Dataset records:

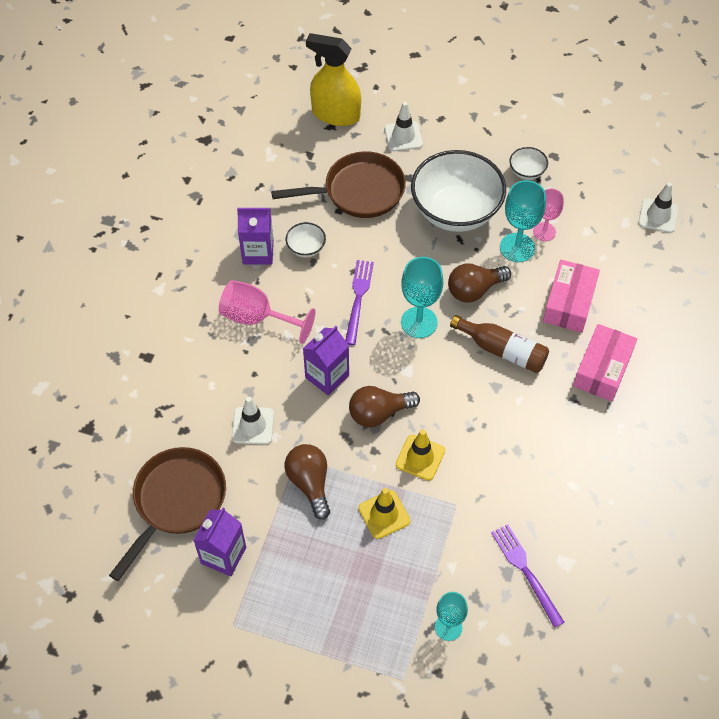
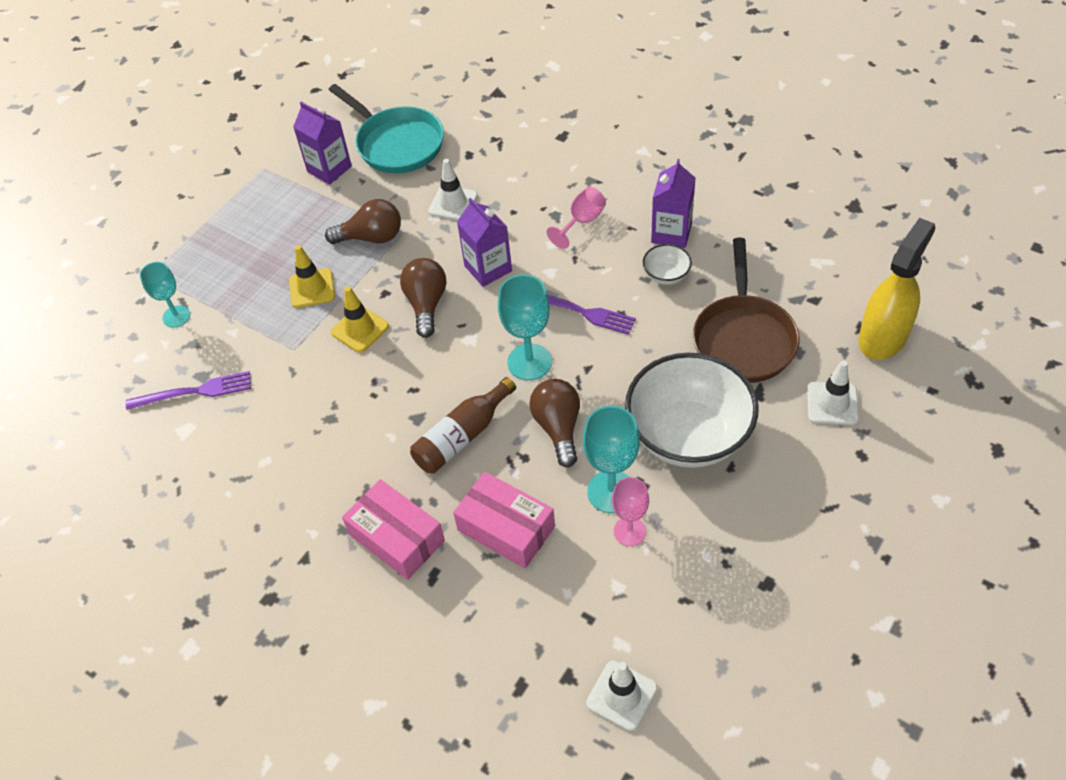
camera: 110 degrees right, 5 degrees down
(177, 501) = (397, 144): brown pan -> turquoise pan
(257, 318) = (582, 222): pink goblet -> pink goblet, size x0.66
(526, 172) = (741, 538): white bowl -> none

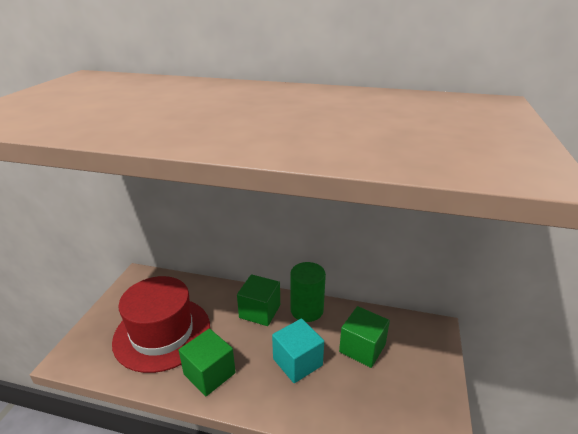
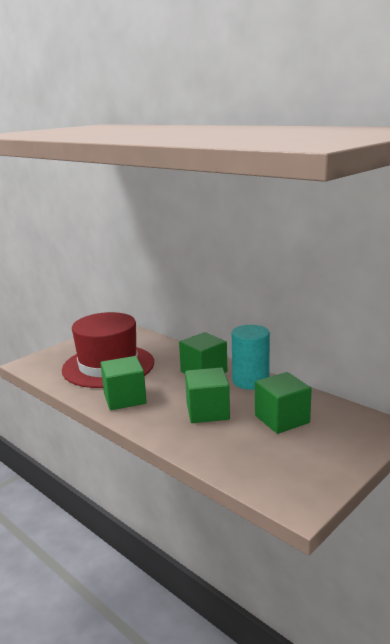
camera: 30 degrees right, 10 degrees down
(297, 362) = (207, 411): turquoise cube -> green cube
(307, 310) = (250, 381): green cylinder -> turquoise cylinder

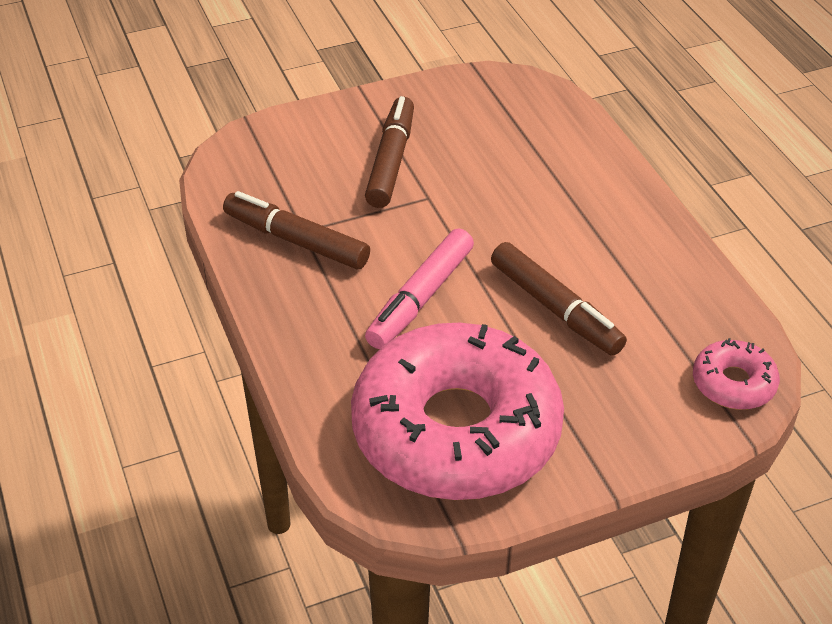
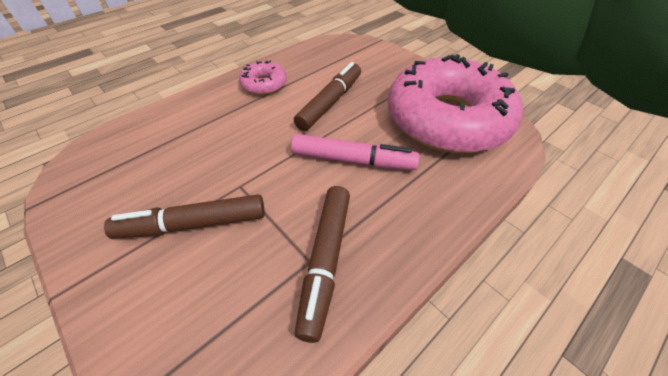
camera: 110 degrees left, 5 degrees up
(733, 383) = (350, 46): pink donut -> pink donut (264, 84)

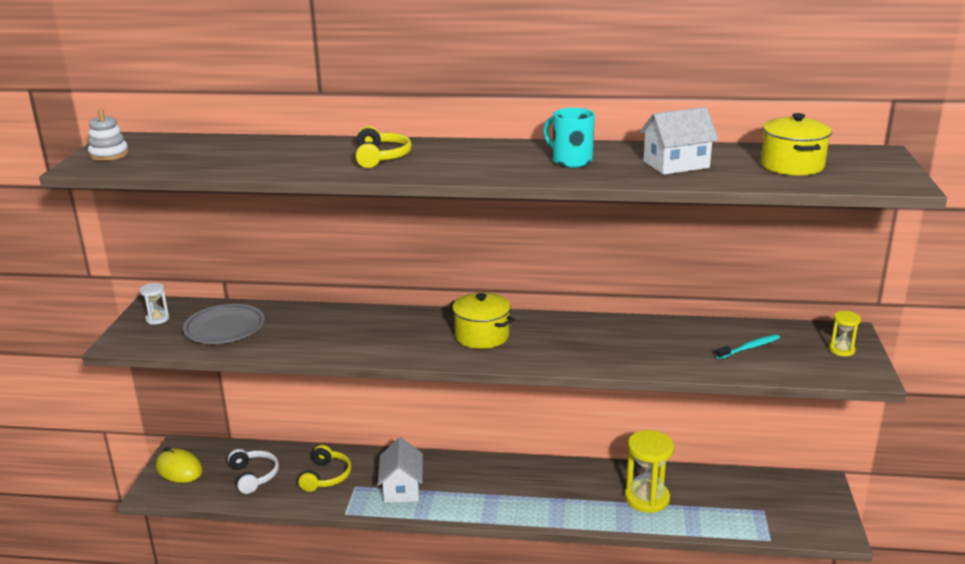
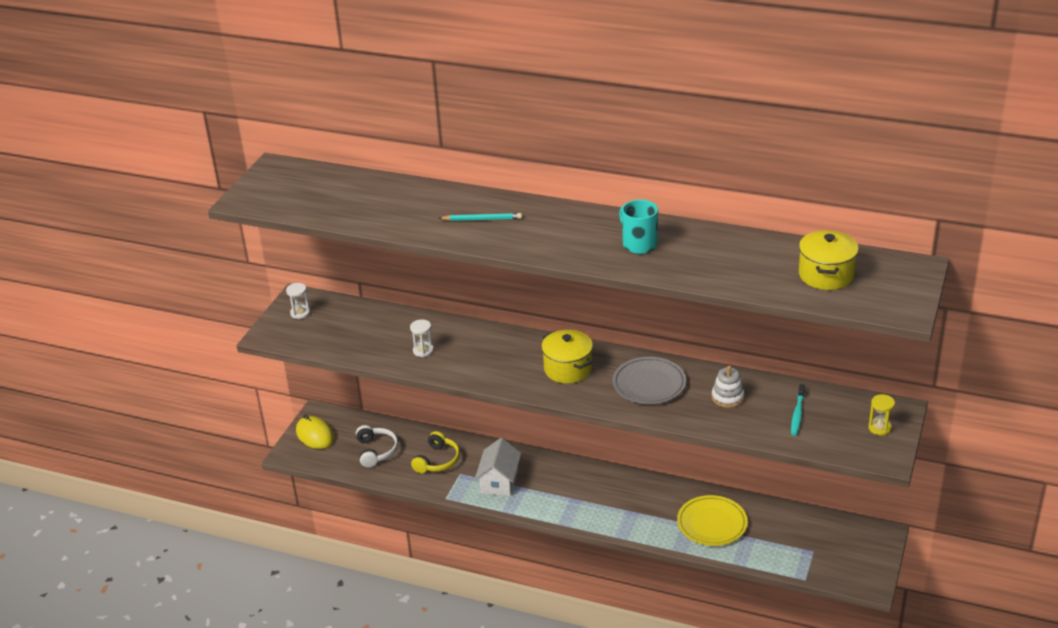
camera: 15 degrees right, 10 degrees up
(109, 155) = (264, 188): white stacking toy -> white stacking toy (727, 397)
(225, 328) = (354, 331): grey plate -> grey plate (649, 384)
(311, 337) = (423, 350): none -> white hourglass
(381, 157) = (482, 219): yellow headphones -> turquoise pencil
(647, 498) = (712, 524): yellow hourglass -> yellow plate
(676, 164) = (726, 260): white house -> none
(749, 348) = (797, 414): turquoise toothbrush -> turquoise toothbrush turned 120 degrees clockwise

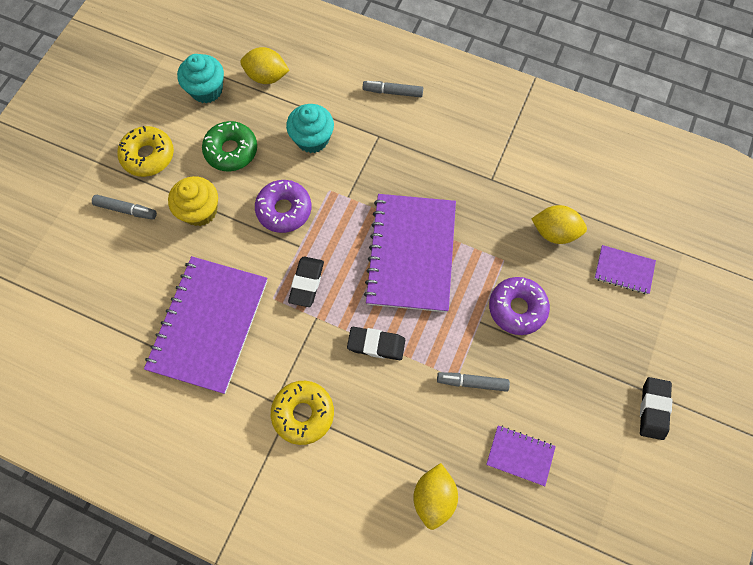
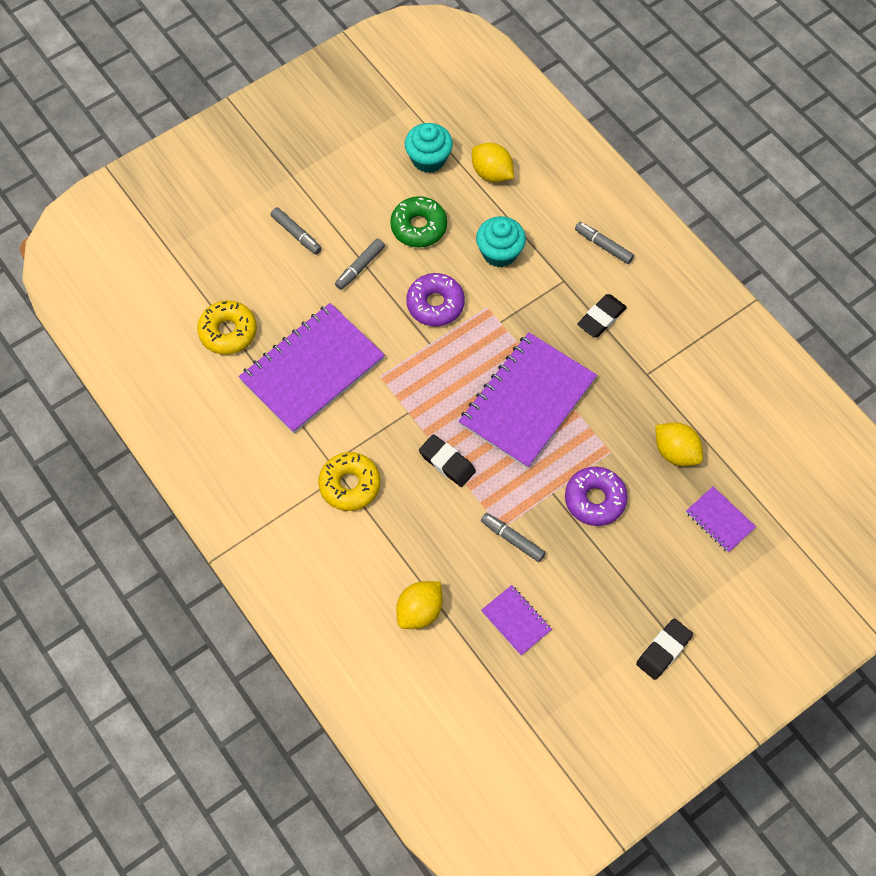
camera: 30 degrees right, 5 degrees down
(148, 156) = (342, 195): yellow donut -> yellow donut (228, 332)
(200, 211) = (360, 267): yellow cupcake -> grey marker
(307, 283) = (417, 378): black eraser -> black eraser (601, 318)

- [INSTRUCTIONS TO FOLLOW]
Your answer must be an exact copy of the lines from the line with "(749, 348) = (797, 414): turquoise" to the final line of the data, both ends included, and no pictures.

- [SOLUTION TO THE EXERCISE]
(749, 348) = (797, 414): turquoise toothbrush -> turquoise toothbrush turned 120 degrees clockwise

camera: 30 degrees right, 5 degrees down
(148, 156) = (342, 195): yellow donut -> yellow donut (228, 332)
(200, 211) = (360, 267): yellow cupcake -> grey marker
(307, 283) = (417, 378): black eraser -> black eraser (601, 318)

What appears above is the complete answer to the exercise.